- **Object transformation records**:
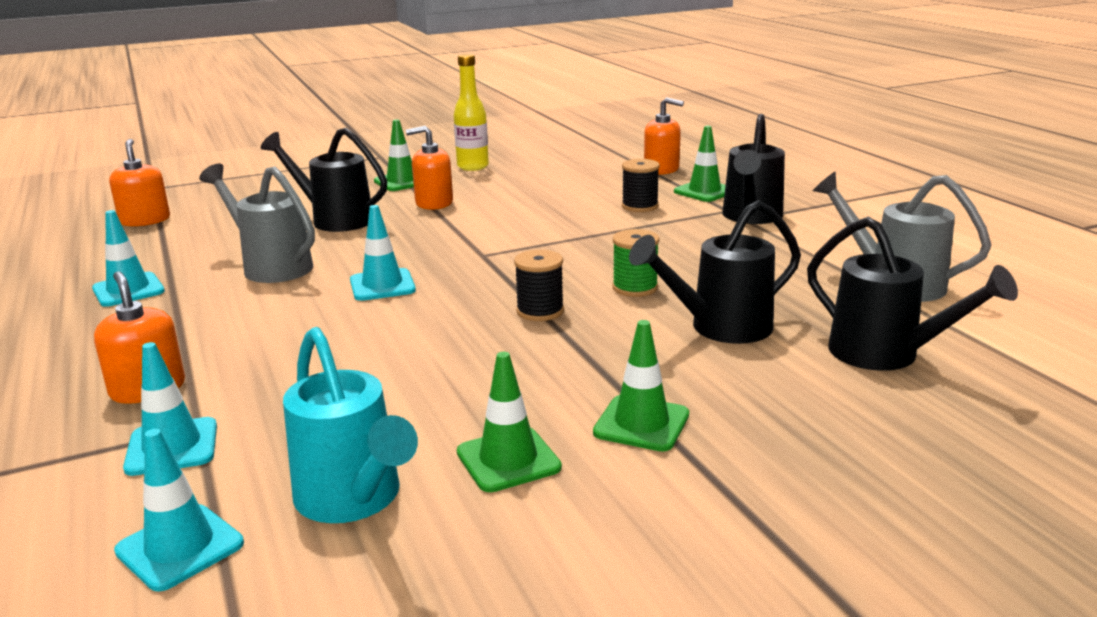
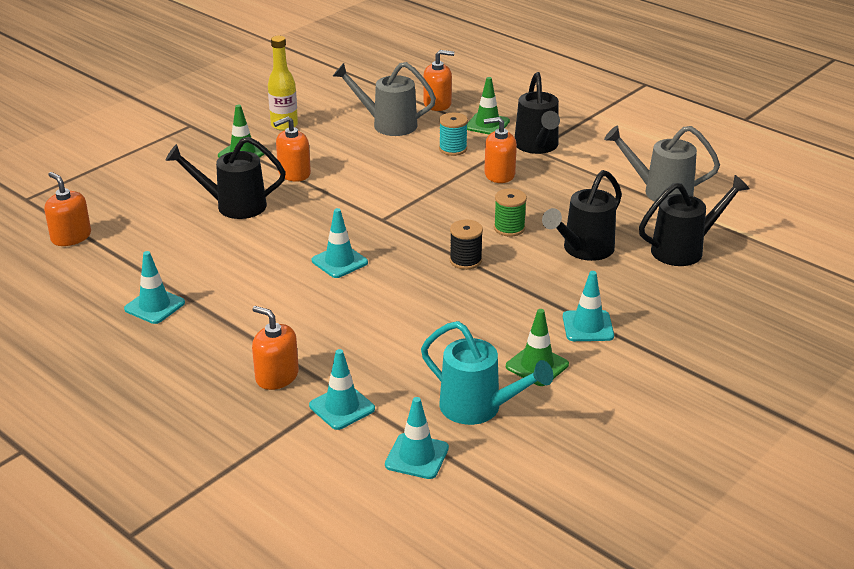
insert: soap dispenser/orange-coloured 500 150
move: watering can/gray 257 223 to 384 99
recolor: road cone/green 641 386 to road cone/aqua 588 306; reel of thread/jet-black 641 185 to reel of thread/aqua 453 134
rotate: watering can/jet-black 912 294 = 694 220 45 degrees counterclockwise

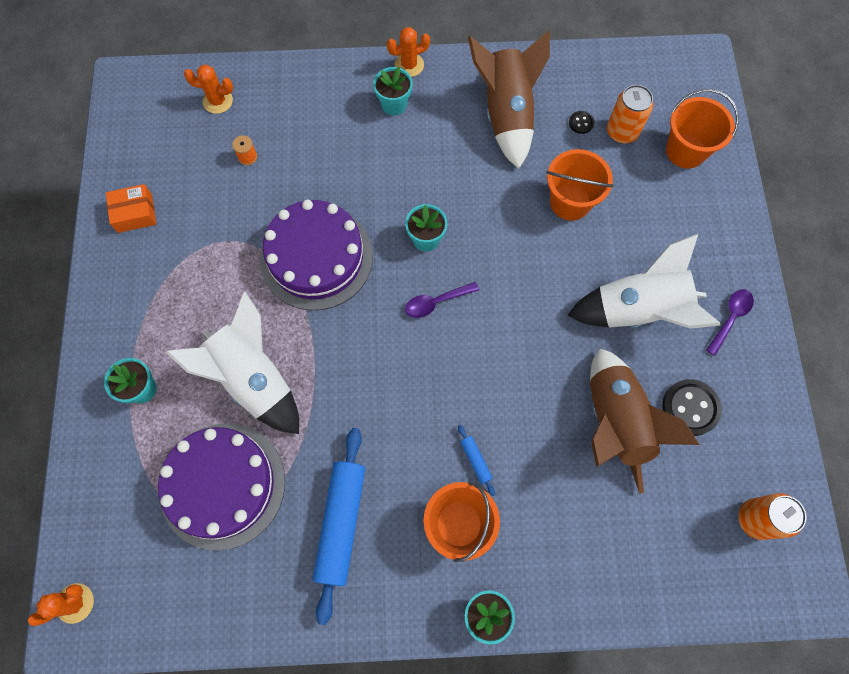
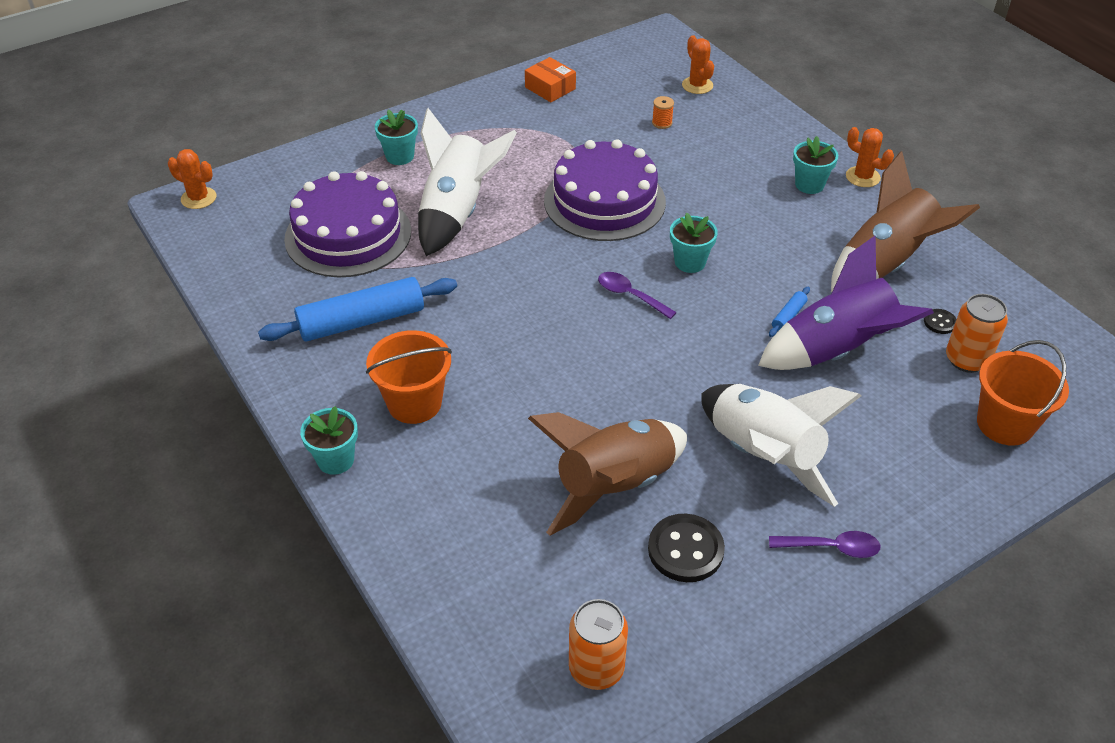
move: pastry roller/blue 476 460 to 789 312
replace: pail/orange-coloured 579 185 to spaceship/violet 846 302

- **About this exercise**:
Every line above needs to be written out again as it stands. Pictures do not belong in the copy.

- **Task answer**:
insert: soap dispenser/orange-coloured 500 150
move: watering can/gray 257 223 to 384 99
recolor: road cone/green 641 386 to road cone/aqua 588 306; reel of thread/jet-black 641 185 to reel of thread/aqua 453 134
rotate: watering can/jet-black 912 294 = 694 220 45 degrees counterclockwise

move: pastry roller/blue 476 460 to 789 312
replace: pail/orange-coloured 579 185 to spaceship/violet 846 302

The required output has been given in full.